## Your instructions
Each record should be copied exactly into the answer, and no picture should go with it.

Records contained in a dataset

BEGIN

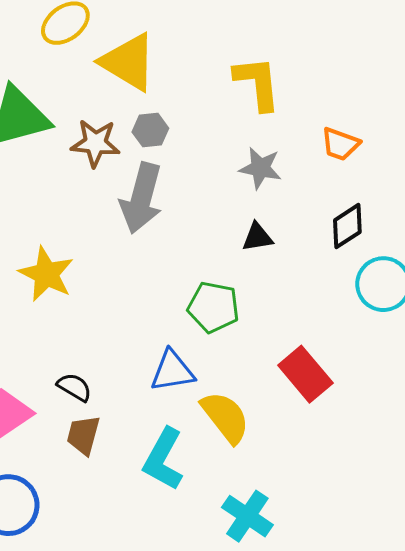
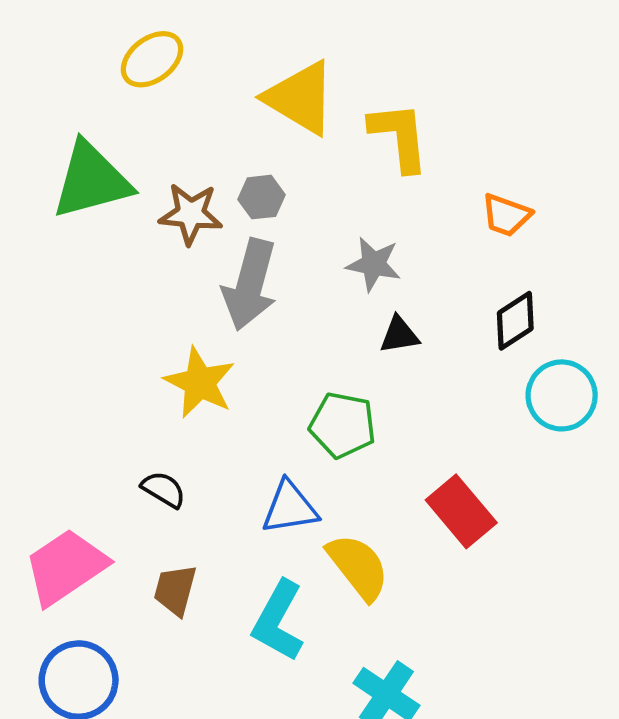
yellow triangle: (128, 62) -> (300, 98), moved
gray star: (260, 168) -> (374, 264), moved
yellow star: (46, 274) -> (200, 383), moved
black semicircle: (74, 387) -> (164, 489), moved

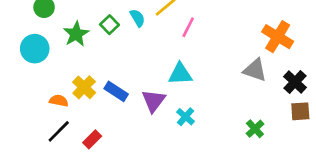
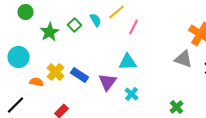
cyan circle: (35, 49) -> (18, 57), moved
green cross: (255, 129) -> (176, 107), moved
black line: (59, 131) -> (16, 105), moved

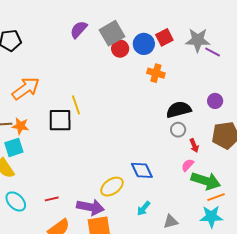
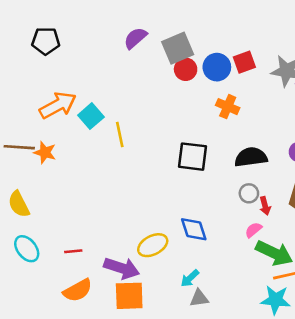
black square: (60, 120) -> (193, 157), moved
gray circle: (178, 130) -> (249, 193), moved
cyan square: (14, 147) -> (91, 116), moved, turned -30
gray triangle: (171, 221) -> (199, 298), moved

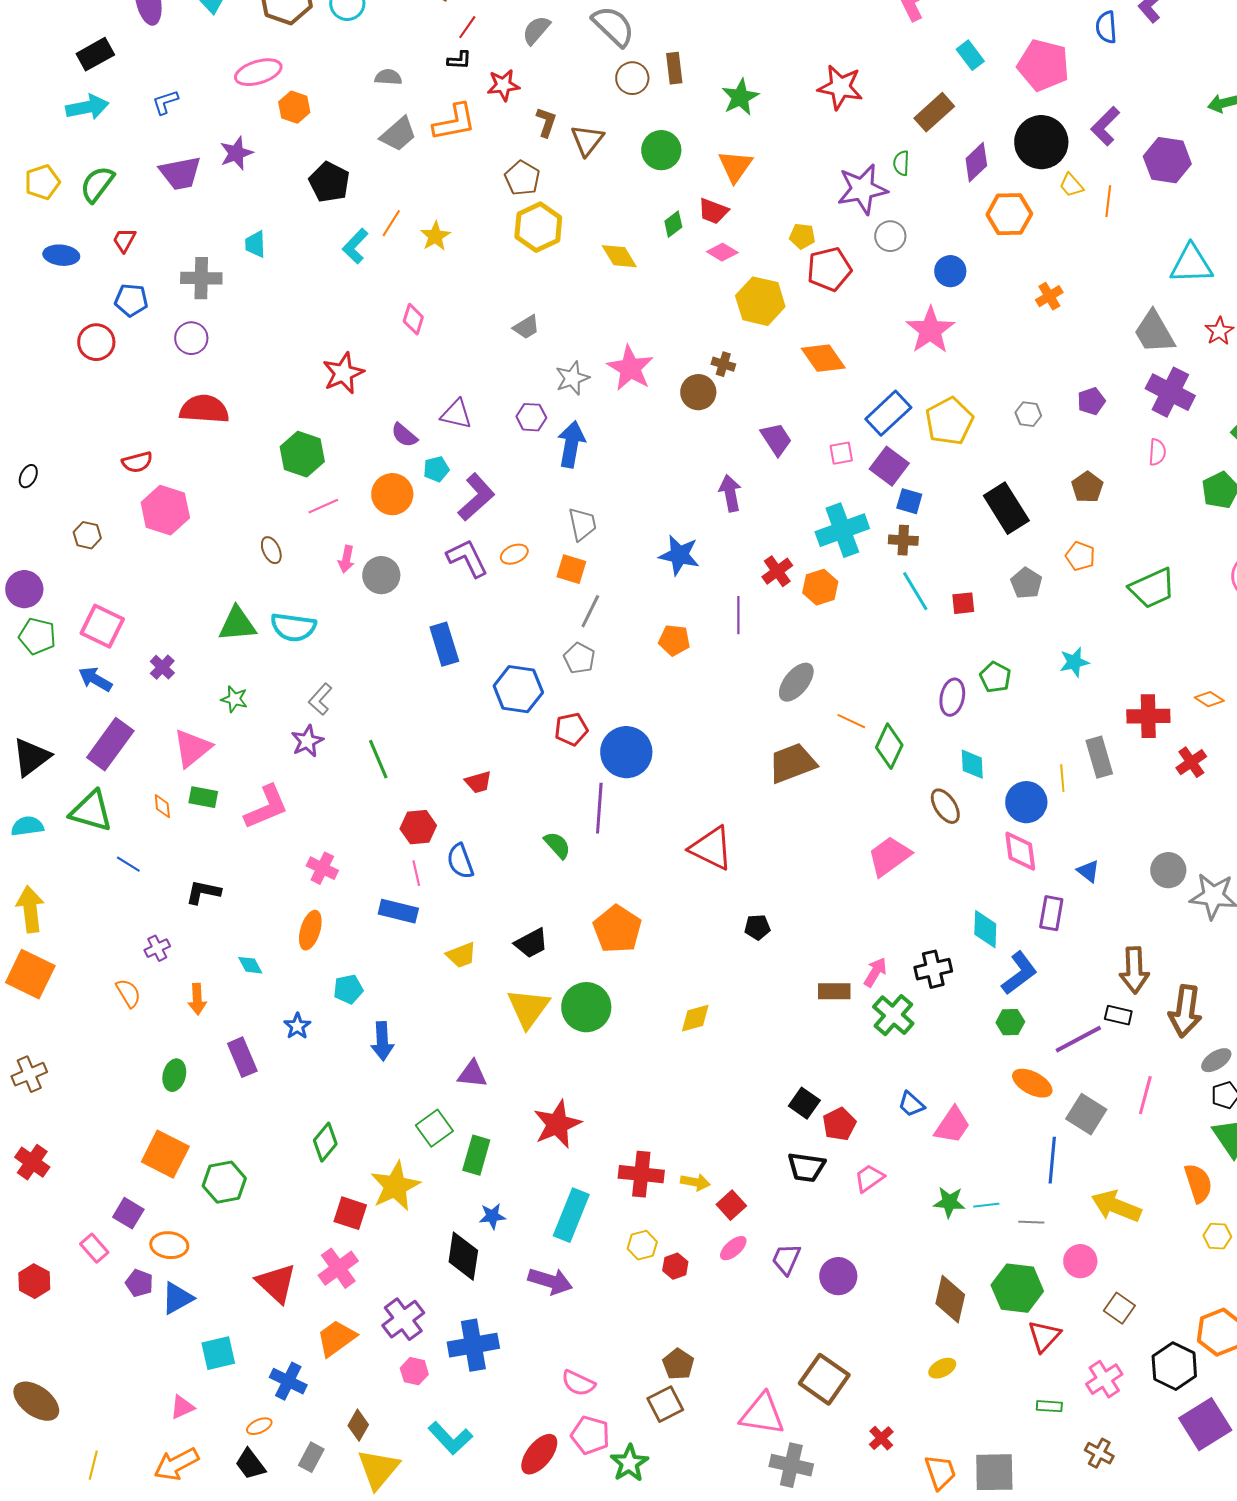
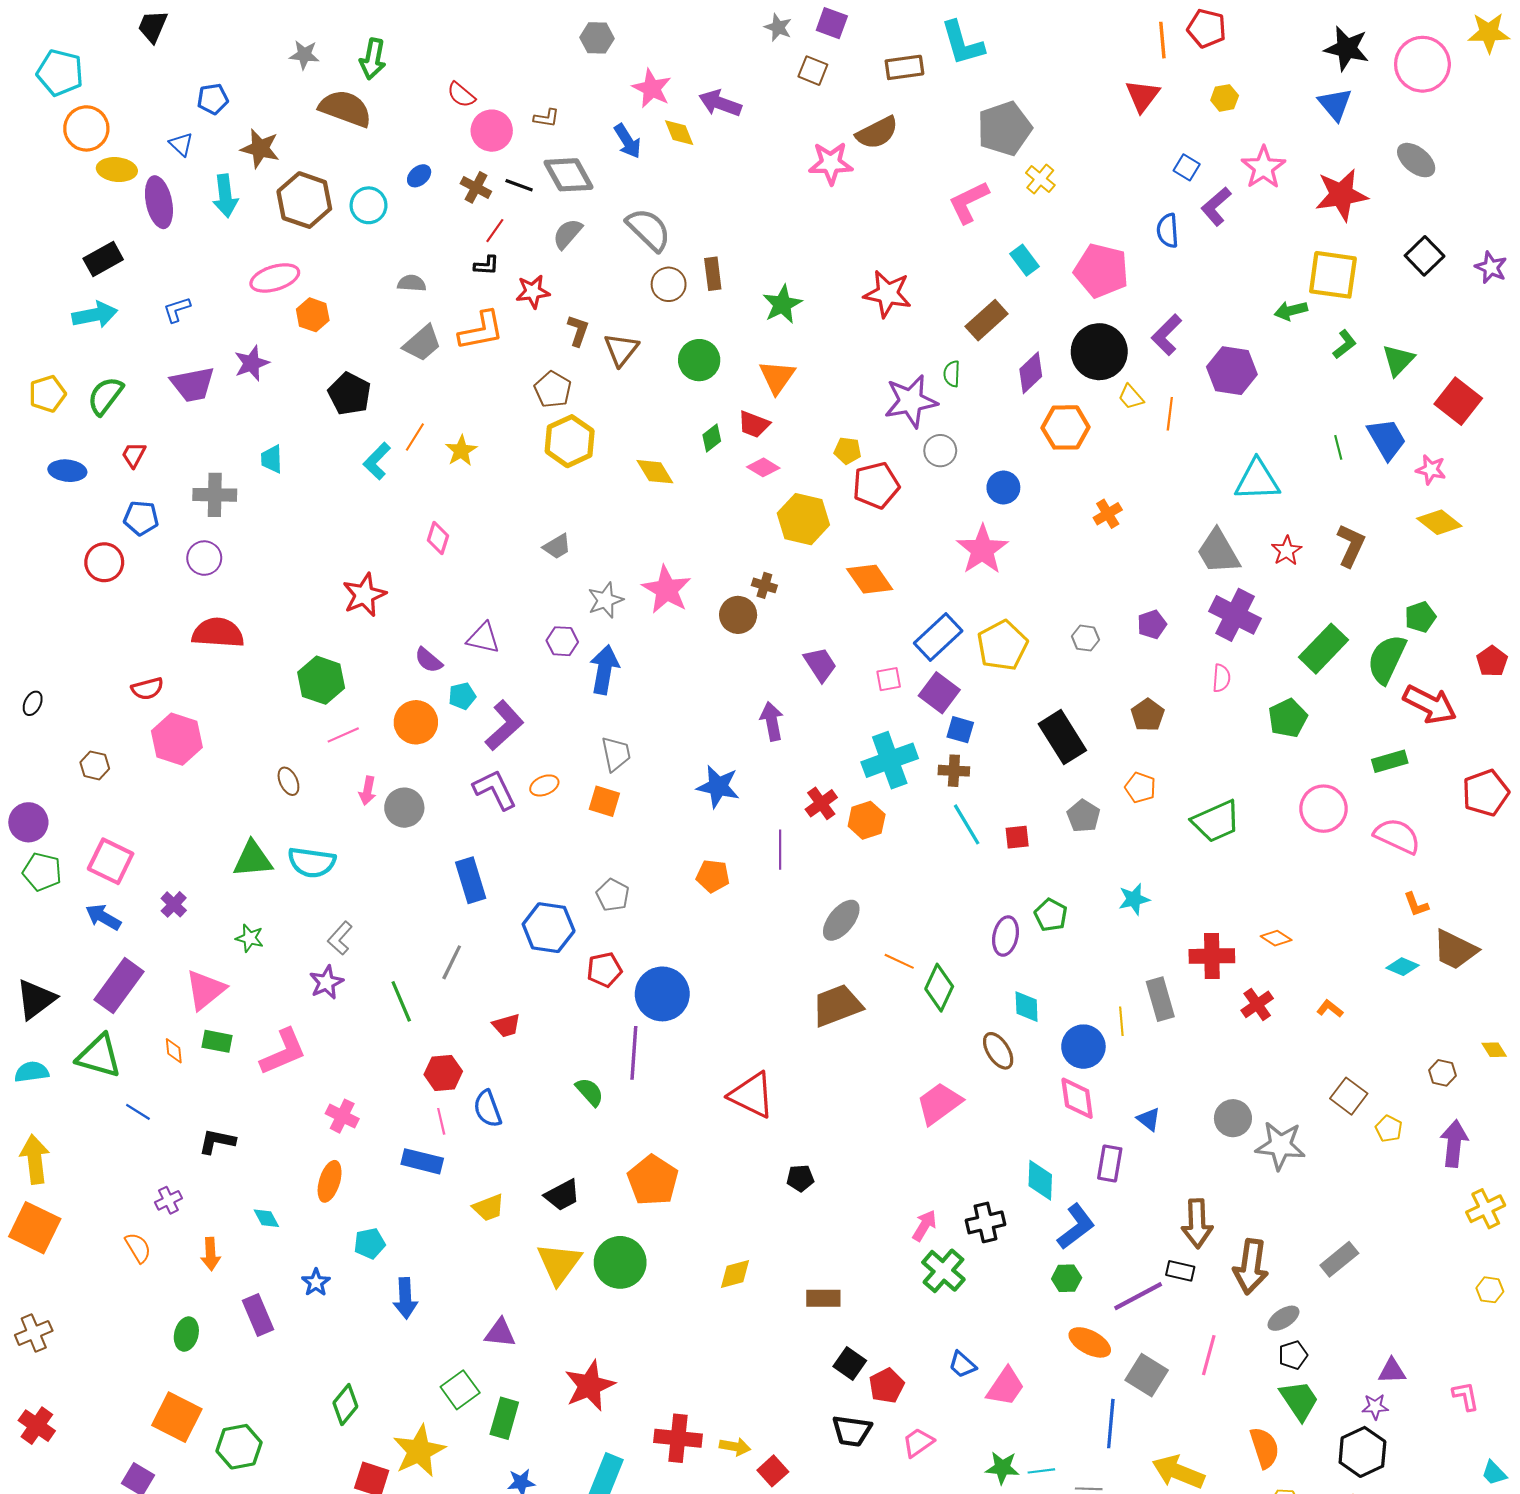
gray line: (590, 611) -> (452, 962), moved
brown rectangle: (834, 991) -> (823, 1298), moved

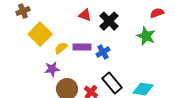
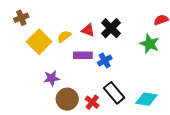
red triangle: (85, 15) -> (88, 30), moved
yellow semicircle: (61, 48) -> (64, 37), moved

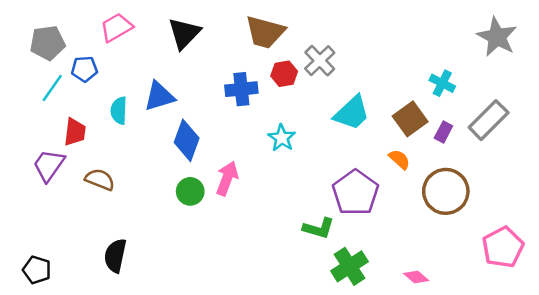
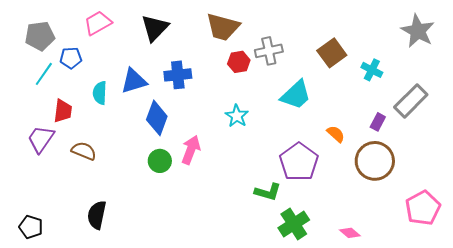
gray cross: (320, 61) -> (269, 51), turned 32
blue cross: (241, 89) -> (178, 75), moved
brown square: (410, 119) -> (332, 53), moved
purple rectangle: (443, 132) -> (378, 122), moved

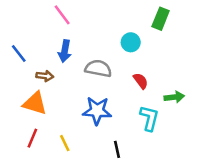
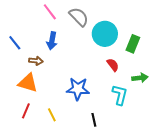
green rectangle: (161, 19) -> (133, 44), moved
cyan circle: (131, 42) -> (105, 34), size x1.6
gray semicircle: (98, 68) -> (79, 17), moved, turned 35

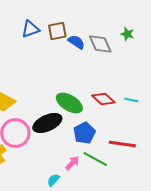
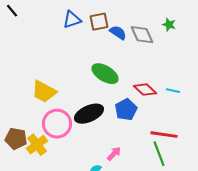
green ellipse: (69, 103) -> (105, 74), moved
blue pentagon: (84, 133) -> (126, 110), moved
green line: (95, 159) -> (159, 154), moved, turned 40

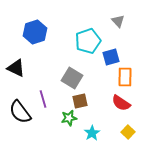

END

## Output of the exercise
yellow triangle: (128, 62) -> (300, 98), moved
gray star: (260, 168) -> (374, 264), moved
yellow star: (46, 274) -> (200, 383), moved
black semicircle: (74, 387) -> (164, 489), moved

cyan circle: (35, 49) -> (18, 57), moved
green cross: (255, 129) -> (176, 107), moved
black line: (59, 131) -> (16, 105), moved

black square: (60, 120) -> (193, 157), moved
gray circle: (178, 130) -> (249, 193), moved
cyan square: (14, 147) -> (91, 116), moved, turned -30
gray triangle: (171, 221) -> (199, 298), moved

gray line: (590, 611) -> (452, 962), moved
brown rectangle: (834, 991) -> (823, 1298), moved

red triangle: (85, 15) -> (88, 30), moved
yellow semicircle: (61, 48) -> (64, 37), moved

gray cross: (320, 61) -> (269, 51), turned 32
blue cross: (241, 89) -> (178, 75), moved
brown square: (410, 119) -> (332, 53), moved
purple rectangle: (443, 132) -> (378, 122), moved

green rectangle: (161, 19) -> (133, 44), moved
cyan circle: (131, 42) -> (105, 34), size x1.6
gray semicircle: (98, 68) -> (79, 17), moved, turned 35

green ellipse: (69, 103) -> (105, 74), moved
blue pentagon: (84, 133) -> (126, 110), moved
green line: (95, 159) -> (159, 154), moved, turned 40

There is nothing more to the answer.